- Data extracts:
==========

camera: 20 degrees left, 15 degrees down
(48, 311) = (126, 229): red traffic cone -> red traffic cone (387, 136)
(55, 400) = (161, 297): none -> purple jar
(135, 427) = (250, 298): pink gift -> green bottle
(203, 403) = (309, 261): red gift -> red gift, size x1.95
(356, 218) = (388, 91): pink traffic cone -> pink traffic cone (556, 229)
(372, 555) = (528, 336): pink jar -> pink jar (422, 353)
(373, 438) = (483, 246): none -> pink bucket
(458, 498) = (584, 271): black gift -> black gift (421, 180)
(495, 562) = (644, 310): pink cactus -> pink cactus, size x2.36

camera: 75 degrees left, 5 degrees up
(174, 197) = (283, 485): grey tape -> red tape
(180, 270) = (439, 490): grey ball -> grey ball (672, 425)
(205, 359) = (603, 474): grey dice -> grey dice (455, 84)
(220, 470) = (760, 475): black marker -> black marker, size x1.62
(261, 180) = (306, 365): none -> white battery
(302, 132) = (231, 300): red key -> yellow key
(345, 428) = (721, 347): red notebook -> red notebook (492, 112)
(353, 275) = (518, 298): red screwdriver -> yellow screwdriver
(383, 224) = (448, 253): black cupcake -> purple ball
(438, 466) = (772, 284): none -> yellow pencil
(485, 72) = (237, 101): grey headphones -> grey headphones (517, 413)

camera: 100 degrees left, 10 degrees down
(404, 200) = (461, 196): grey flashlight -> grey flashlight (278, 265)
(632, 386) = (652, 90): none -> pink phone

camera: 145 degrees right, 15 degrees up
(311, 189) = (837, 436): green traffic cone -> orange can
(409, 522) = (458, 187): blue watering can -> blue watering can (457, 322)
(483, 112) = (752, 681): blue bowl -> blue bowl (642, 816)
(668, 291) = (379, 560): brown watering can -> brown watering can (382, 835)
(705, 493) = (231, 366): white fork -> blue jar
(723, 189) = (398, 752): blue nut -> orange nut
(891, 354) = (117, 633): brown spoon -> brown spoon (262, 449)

==========

- Task goal: From the first line down to the last, give the records again exactly.

- Final answer:
camera: 20 degrees left, 15 degrees down
(48, 311) = (126, 229): red traffic cone -> red traffic cone (387, 136)
(55, 400) = (161, 297): none -> purple jar
(135, 427) = (250, 298): pink gift -> green bottle
(203, 403) = (309, 261): red gift -> red gift, size x1.95
(356, 218) = (388, 91): pink traffic cone -> pink traffic cone (556, 229)
(372, 555) = (528, 336): pink jar -> pink jar (422, 353)
(373, 438) = (483, 246): none -> pink bucket
(458, 498) = (584, 271): black gift -> black gift (421, 180)
(495, 562) = (644, 310): pink cactus -> pink cactus, size x2.36

camera: 75 degrees left, 5 degrees up
(174, 197) = (283, 485): grey tape -> red tape
(180, 270) = (439, 490): grey ball -> grey ball (672, 425)
(205, 359) = (603, 474): grey dice -> grey dice (455, 84)
(220, 470) = (760, 475): black marker -> black marker, size x1.62
(261, 180) = (306, 365): none -> white battery
(302, 132) = (231, 300): red key -> yellow key
(345, 428) = (721, 347): red notebook -> red notebook (492, 112)
(353, 275) = (518, 298): red screwdriver -> yellow screwdriver
(383, 224) = (448, 253): black cupcake -> purple ball
(438, 466) = (772, 284): none -> yellow pencil
(485, 72) = (237, 101): grey headphones -> grey headphones (517, 413)

camera: 100 degrees left, 10 degrees down
(404, 200) = (461, 196): grey flashlight -> grey flashlight (278, 265)
(632, 386) = (652, 90): none -> pink phone

camera: 145 degrees right, 15 degrees up
(311, 189) = (837, 436): green traffic cone -> orange can
(409, 522) = (458, 187): blue watering can -> blue watering can (457, 322)
(483, 112) = (752, 681): blue bowl -> blue bowl (642, 816)
(668, 291) = (379, 560): brown watering can -> brown watering can (382, 835)
(705, 493) = (231, 366): white fork -> blue jar
(723, 189) = (398, 752): blue nut -> orange nut
(891, 354) = (117, 633): brown spoon -> brown spoon (262, 449)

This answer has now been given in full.